-- INPUT FOR THIS TASK follows --
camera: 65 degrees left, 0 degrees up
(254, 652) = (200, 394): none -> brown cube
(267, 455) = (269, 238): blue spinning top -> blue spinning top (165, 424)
-- INPUT FOR THIS TASK concluded --
-- INPUT FOR THIS TASK follows --
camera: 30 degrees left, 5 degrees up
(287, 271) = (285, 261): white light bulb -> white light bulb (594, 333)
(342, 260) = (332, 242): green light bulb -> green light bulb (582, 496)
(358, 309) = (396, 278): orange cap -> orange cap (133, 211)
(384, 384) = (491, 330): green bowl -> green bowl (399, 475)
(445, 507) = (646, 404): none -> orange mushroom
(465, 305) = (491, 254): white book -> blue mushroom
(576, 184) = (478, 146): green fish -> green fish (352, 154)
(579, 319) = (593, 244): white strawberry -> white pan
-- INPUT FOR THIS TASK concluded --
■ REQUIRED ACTION: Take the entries above and return only the lines from the one with "(287, 271) = (285, 261): white" to the one with "(465, 305) = (491, 254): white", both included, unchanged.

■ TASK SOLUTION:
(287, 271) = (285, 261): white light bulb -> white light bulb (594, 333)
(342, 260) = (332, 242): green light bulb -> green light bulb (582, 496)
(358, 309) = (396, 278): orange cap -> orange cap (133, 211)
(384, 384) = (491, 330): green bowl -> green bowl (399, 475)
(445, 507) = (646, 404): none -> orange mushroom
(465, 305) = (491, 254): white book -> blue mushroom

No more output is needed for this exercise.